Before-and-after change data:
Segment Open
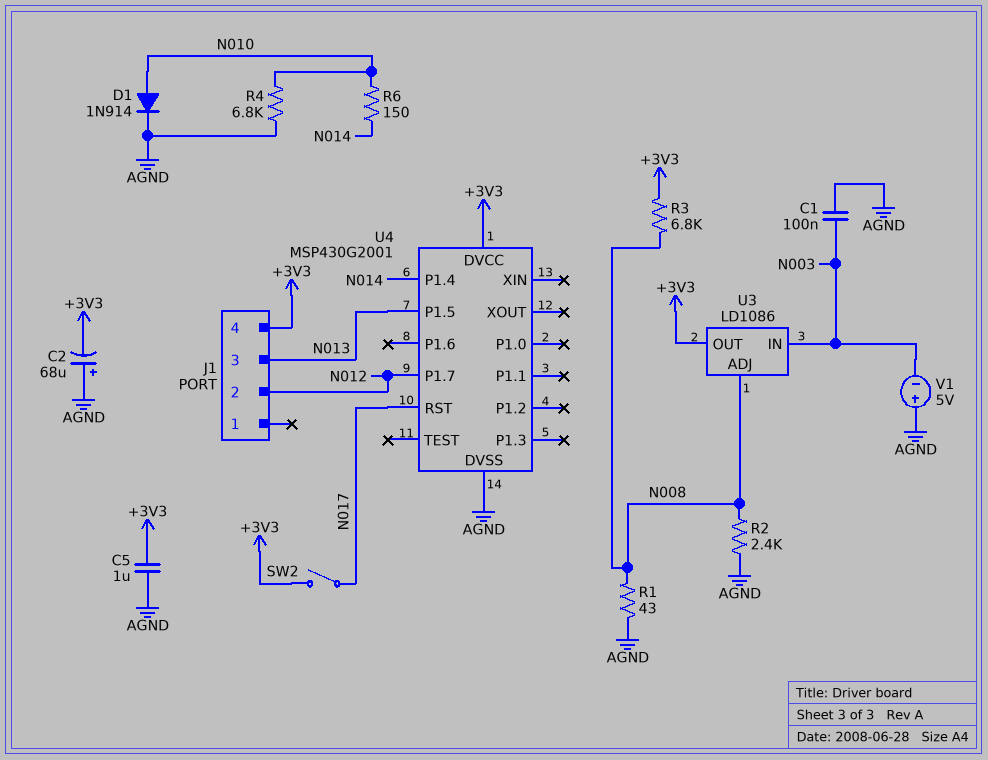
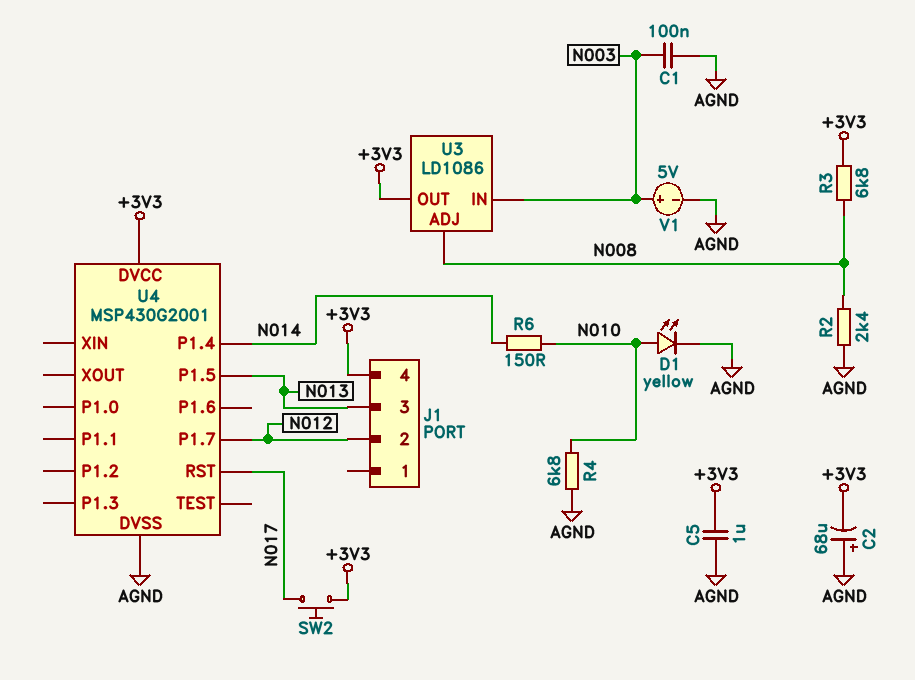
D1: diode 1N914 (A N010, K AGND) -> LED yellow (A N010, K AGND)
R1: 43 (AGND, N008) -> none
SW2: switch (+3V3, N017) -> button (+3V3, N017)
V1: 5V (plus AGND, minus N003) -> 5V (plus N003, minus AGND)

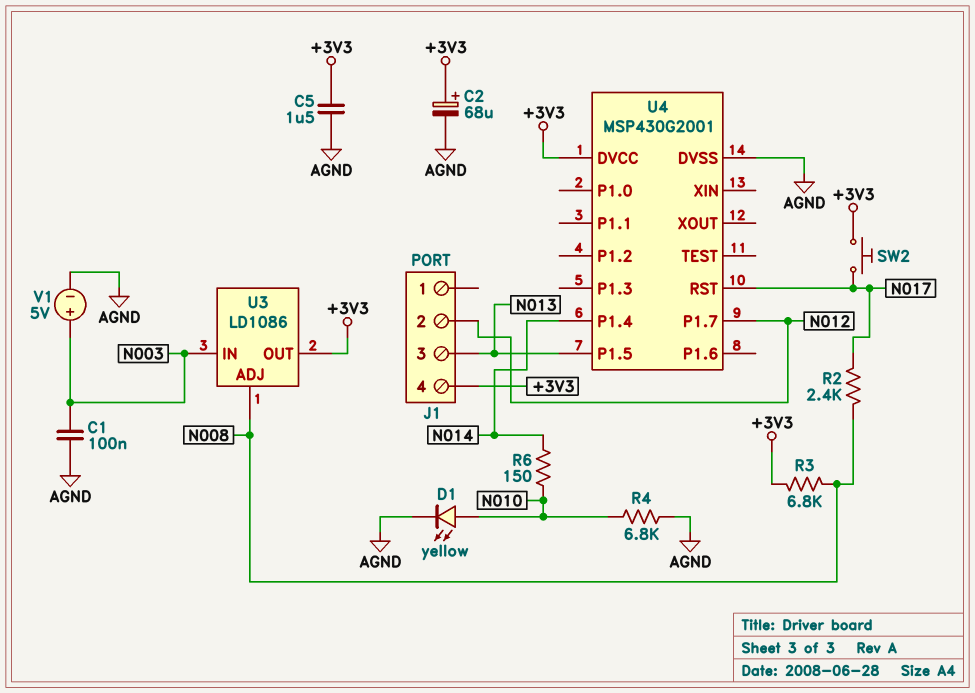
C2: 68uF (plus AGND, minus +3V3) -> 68uF (plus +3V3, minus AGND)
C5: 1uF (+3V3, AGND) -> 1.5uF (+3V3, AGND)
R2: 2.4k (AGND, N008) -> 2.4k (N008, N017)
Segment Closed
» **EXERCISE DETAILS**
Pictures are to be excluded; the records themselves are to be reproduced exactly.

» **EXPECTED ANSWER**
D1: diode 1N914 (A N010, K AGND) -> LED yellow (A N010, K AGND)
R1: 43 (AGND, N008) -> none
SW2: switch (+3V3, N017) -> button (+3V3, N017)
V1: 5V (plus AGND, minus N003) -> 5V (plus N003, minus AGND)

C2: 68uF (plus AGND, minus +3V3) -> 68uF (plus +3V3, minus AGND)
C5: 1uF (+3V3, AGND) -> 1.5uF (+3V3, AGND)
R2: 2.4k (AGND, N008) -> 2.4k (N008, N017)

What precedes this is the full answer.